-- Material supplied follows --

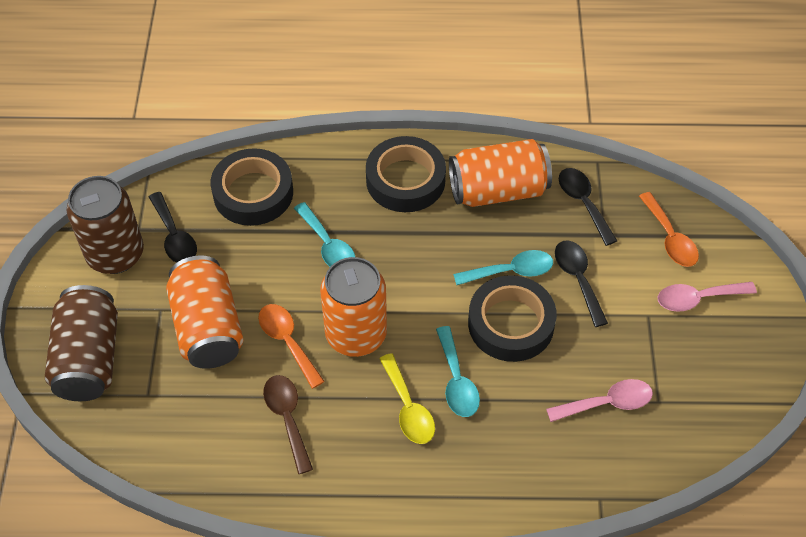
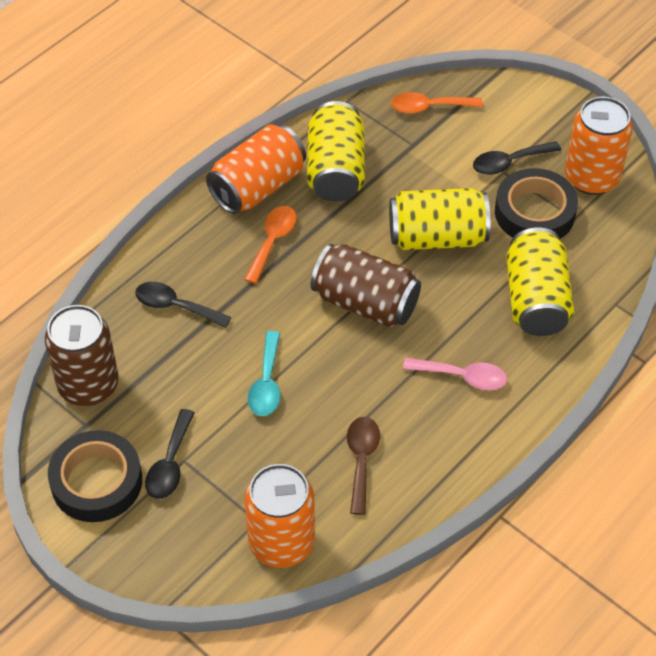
black tape: 3 -> 2
pink spoon: 2 -> 1
turquoise spoon: 3 -> 1
yellow can: 0 -> 3
yellow spoon: 1 -> 0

-- Material supplied concluded --

What this task involves
Without including any pictures, copy every line above exactly.

Answer section
black tape: 3 -> 2
pink spoon: 2 -> 1
turquoise spoon: 3 -> 1
yellow can: 0 -> 3
yellow spoon: 1 -> 0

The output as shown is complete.